● **Instructions to follow**
In the records below, find the line that contains "none -> blue round brick B2:C3 level 1" and the line that contains "none -> brown round brick A9 level 1", then retype exactly those two lines and every line between them.

● **Data for this task**
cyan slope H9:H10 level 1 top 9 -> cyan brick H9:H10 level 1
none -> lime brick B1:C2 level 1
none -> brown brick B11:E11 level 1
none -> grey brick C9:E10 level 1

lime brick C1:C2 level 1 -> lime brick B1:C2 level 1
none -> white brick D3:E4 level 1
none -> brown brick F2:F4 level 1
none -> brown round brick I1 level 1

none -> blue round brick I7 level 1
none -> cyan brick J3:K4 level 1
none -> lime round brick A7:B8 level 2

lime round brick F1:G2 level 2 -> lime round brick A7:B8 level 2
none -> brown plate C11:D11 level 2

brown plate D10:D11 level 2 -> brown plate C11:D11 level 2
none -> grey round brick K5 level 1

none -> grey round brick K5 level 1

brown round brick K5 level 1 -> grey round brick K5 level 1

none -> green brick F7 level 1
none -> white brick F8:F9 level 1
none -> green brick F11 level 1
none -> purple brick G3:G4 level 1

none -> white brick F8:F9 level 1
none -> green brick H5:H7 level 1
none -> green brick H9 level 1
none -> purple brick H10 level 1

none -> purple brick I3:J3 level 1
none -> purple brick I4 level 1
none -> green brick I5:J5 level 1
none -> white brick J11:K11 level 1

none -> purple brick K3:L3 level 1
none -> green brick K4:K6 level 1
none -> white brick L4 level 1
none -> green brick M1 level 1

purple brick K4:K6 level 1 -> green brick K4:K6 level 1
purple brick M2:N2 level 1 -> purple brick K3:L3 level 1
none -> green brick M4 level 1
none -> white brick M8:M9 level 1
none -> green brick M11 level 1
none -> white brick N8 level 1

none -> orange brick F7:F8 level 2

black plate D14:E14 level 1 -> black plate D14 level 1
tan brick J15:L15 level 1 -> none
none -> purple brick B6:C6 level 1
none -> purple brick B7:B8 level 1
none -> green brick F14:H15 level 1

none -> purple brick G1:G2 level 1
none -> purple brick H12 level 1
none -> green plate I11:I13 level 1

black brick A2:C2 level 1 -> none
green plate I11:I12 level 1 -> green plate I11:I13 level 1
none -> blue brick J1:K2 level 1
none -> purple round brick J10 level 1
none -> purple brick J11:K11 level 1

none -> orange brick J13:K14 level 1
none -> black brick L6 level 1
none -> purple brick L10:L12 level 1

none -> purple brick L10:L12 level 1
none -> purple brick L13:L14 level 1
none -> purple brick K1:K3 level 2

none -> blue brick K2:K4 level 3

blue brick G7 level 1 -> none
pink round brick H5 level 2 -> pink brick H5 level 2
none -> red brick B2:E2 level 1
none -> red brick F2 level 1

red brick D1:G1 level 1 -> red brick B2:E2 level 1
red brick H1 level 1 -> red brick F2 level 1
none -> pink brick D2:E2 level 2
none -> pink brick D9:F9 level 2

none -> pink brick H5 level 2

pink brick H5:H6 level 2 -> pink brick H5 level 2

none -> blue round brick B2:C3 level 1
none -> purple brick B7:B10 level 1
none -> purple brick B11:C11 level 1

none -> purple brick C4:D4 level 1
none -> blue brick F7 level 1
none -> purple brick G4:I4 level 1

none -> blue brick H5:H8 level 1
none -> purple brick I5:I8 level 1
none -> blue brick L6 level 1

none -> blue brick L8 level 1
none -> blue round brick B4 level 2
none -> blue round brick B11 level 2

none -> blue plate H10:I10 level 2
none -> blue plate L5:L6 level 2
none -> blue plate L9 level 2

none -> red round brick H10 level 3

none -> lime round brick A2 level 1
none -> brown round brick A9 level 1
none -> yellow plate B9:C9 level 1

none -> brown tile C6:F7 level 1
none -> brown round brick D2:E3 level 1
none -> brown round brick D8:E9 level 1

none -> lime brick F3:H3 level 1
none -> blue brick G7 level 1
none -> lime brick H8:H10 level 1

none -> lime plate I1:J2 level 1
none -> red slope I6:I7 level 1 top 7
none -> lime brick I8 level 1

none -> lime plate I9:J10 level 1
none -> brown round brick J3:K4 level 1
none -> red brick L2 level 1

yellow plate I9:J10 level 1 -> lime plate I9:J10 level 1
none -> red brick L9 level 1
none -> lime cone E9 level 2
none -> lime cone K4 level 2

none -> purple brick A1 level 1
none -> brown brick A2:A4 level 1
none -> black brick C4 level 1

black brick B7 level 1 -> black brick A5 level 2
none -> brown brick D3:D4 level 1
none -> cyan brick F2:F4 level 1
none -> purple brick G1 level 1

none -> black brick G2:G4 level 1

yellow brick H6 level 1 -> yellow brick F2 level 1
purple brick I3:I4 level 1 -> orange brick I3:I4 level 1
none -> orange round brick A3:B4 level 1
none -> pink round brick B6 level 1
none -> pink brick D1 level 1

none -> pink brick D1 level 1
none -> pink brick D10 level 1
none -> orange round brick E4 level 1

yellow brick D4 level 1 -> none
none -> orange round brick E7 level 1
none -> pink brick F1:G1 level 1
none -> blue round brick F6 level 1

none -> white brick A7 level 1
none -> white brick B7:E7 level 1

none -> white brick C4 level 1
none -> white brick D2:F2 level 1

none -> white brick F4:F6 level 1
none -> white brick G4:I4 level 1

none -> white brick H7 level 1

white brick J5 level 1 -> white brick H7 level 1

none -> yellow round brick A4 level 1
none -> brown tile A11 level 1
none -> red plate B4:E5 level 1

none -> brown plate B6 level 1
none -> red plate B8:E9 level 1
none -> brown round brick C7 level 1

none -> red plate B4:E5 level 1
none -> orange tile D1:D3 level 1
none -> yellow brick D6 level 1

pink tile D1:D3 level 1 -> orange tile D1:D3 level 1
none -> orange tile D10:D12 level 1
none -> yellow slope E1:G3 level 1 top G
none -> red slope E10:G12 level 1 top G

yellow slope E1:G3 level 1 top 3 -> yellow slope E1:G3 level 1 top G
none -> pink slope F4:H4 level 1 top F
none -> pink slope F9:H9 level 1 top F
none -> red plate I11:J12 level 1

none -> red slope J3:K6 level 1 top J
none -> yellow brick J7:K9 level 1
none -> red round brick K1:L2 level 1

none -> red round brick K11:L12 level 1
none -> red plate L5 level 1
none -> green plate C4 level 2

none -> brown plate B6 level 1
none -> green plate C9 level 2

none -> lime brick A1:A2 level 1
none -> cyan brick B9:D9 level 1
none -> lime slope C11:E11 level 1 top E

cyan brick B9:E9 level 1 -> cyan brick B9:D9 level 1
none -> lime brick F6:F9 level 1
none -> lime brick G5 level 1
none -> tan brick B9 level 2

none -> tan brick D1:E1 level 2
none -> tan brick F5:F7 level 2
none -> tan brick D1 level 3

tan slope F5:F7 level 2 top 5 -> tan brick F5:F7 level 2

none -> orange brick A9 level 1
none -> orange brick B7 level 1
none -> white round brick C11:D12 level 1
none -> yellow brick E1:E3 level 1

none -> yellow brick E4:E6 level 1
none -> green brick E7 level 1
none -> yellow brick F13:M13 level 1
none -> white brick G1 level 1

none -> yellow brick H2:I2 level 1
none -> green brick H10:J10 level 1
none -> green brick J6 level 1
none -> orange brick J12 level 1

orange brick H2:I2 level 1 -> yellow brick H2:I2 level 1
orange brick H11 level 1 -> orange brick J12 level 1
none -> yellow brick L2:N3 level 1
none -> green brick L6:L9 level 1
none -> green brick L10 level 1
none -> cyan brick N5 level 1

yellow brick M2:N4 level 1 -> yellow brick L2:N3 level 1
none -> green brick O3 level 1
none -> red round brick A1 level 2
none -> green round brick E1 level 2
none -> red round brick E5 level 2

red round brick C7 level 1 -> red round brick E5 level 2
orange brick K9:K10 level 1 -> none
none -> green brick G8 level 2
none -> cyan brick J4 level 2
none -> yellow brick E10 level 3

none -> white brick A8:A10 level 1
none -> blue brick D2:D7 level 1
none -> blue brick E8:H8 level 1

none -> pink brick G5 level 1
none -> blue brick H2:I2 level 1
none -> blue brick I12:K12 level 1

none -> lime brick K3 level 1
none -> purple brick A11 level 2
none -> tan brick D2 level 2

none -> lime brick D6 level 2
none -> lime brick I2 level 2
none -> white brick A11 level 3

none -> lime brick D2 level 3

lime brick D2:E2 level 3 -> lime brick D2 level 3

● **Solution to this problem**
none -> blue round brick B2:C3 level 1
none -> purple brick B7:B10 level 1
none -> purple brick B11:C11 level 1

none -> purple brick C4:D4 level 1
none -> blue brick F7 level 1
none -> purple brick G4:I4 level 1

none -> blue brick H5:H8 level 1
none -> purple brick I5:I8 level 1
none -> blue brick L6 level 1

none -> blue brick L8 level 1
none -> blue round brick B4 level 2
none -> blue round brick B11 level 2

none -> blue plate H10:I10 level 2
none -> blue plate L5:L6 level 2
none -> blue plate L9 level 2

none -> red round brick H10 level 3

none -> lime round brick A2 level 1
none -> brown round brick A9 level 1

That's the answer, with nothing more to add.